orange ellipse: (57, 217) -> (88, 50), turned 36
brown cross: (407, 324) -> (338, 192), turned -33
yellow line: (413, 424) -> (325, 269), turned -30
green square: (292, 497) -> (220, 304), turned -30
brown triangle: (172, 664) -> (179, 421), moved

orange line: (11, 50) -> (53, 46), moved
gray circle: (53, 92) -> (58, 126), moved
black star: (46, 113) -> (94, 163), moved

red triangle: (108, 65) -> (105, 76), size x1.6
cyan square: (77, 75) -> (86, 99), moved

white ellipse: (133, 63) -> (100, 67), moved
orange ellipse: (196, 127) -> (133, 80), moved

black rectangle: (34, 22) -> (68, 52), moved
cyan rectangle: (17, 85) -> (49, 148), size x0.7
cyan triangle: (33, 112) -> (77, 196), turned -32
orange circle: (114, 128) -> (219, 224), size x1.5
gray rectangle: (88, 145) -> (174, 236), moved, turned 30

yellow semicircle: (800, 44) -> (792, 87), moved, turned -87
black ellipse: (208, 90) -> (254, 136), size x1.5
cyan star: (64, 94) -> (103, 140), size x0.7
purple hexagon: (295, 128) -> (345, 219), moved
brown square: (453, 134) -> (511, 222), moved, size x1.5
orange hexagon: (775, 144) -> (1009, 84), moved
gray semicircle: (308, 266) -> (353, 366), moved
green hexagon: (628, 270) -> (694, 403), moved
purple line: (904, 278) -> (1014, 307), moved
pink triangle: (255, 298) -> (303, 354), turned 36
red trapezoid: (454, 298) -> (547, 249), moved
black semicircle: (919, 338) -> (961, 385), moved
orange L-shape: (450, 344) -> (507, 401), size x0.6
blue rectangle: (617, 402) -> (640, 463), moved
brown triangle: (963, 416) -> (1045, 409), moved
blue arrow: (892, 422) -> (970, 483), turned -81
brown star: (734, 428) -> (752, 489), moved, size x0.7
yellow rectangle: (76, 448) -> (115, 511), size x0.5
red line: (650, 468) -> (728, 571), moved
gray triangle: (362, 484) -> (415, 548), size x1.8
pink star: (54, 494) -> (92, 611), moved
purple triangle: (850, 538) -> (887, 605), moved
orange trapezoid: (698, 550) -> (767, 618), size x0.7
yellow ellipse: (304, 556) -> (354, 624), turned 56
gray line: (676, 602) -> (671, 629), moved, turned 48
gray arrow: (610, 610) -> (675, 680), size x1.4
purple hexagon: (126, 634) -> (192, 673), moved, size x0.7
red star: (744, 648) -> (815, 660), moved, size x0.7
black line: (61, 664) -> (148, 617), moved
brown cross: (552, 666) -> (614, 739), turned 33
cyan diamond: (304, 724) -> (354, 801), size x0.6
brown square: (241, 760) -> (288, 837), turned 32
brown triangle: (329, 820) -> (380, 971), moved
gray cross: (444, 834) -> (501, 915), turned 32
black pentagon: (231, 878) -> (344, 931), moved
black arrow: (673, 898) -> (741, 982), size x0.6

● TASK DESCRIPTION
Please copy the entire listing, leaving each line exactly as written.

● PROBLEM SOLUTION
orange ellipse: (57, 217) -> (88, 50), turned 36
brown cross: (407, 324) -> (338, 192), turned -33
yellow line: (413, 424) -> (325, 269), turned -30
green square: (292, 497) -> (220, 304), turned -30
brown triangle: (172, 664) -> (179, 421), moved

orange line: (11, 50) -> (53, 46), moved
gray circle: (53, 92) -> (58, 126), moved
black star: (46, 113) -> (94, 163), moved

red triangle: (108, 65) -> (105, 76), size x1.6
cyan square: (77, 75) -> (86, 99), moved

white ellipse: (133, 63) -> (100, 67), moved
orange ellipse: (196, 127) -> (133, 80), moved

black rectangle: (34, 22) -> (68, 52), moved
cyan rectangle: (17, 85) -> (49, 148), size x0.7
cyan triangle: (33, 112) -> (77, 196), turned -32
orange circle: (114, 128) -> (219, 224), size x1.5
gray rectangle: (88, 145) -> (174, 236), moved, turned 30

yellow semicircle: (800, 44) -> (792, 87), moved, turned -87
black ellipse: (208, 90) -> (254, 136), size x1.5
cyan star: (64, 94) -> (103, 140), size x0.7
purple hexagon: (295, 128) -> (345, 219), moved
brown square: (453, 134) -> (511, 222), moved, size x1.5
orange hexagon: (775, 144) -> (1009, 84), moved
gray semicircle: (308, 266) -> (353, 366), moved
green hexagon: (628, 270) -> (694, 403), moved
purple line: (904, 278) -> (1014, 307), moved
pink triangle: (255, 298) -> (303, 354), turned 36
red trapezoid: (454, 298) -> (547, 249), moved
black semicircle: (919, 338) -> (961, 385), moved
orange L-shape: (450, 344) -> (507, 401), size x0.6
blue rectangle: (617, 402) -> (640, 463), moved
brown triangle: (963, 416) -> (1045, 409), moved
blue arrow: (892, 422) -> (970, 483), turned -81
brown star: (734, 428) -> (752, 489), moved, size x0.7
yellow rectangle: (76, 448) -> (115, 511), size x0.5
red line: (650, 468) -> (728, 571), moved
gray triangle: (362, 484) -> (415, 548), size x1.8
pink star: (54, 494) -> (92, 611), moved
purple triangle: (850, 538) -> (887, 605), moved
orange trapezoid: (698, 550) -> (767, 618), size x0.7
yellow ellipse: (304, 556) -> (354, 624), turned 56
gray line: (676, 602) -> (671, 629), moved, turned 48
gray arrow: (610, 610) -> (675, 680), size x1.4
purple hexagon: (126, 634) -> (192, 673), moved, size x0.7
red star: (744, 648) -> (815, 660), moved, size x0.7
black line: (61, 664) -> (148, 617), moved
brown cross: (552, 666) -> (614, 739), turned 33
cyan diamond: (304, 724) -> (354, 801), size x0.6
brown square: (241, 760) -> (288, 837), turned 32
brown triangle: (329, 820) -> (380, 971), moved
gray cross: (444, 834) -> (501, 915), turned 32
black pentagon: (231, 878) -> (344, 931), moved
black arrow: (673, 898) -> (741, 982), size x0.6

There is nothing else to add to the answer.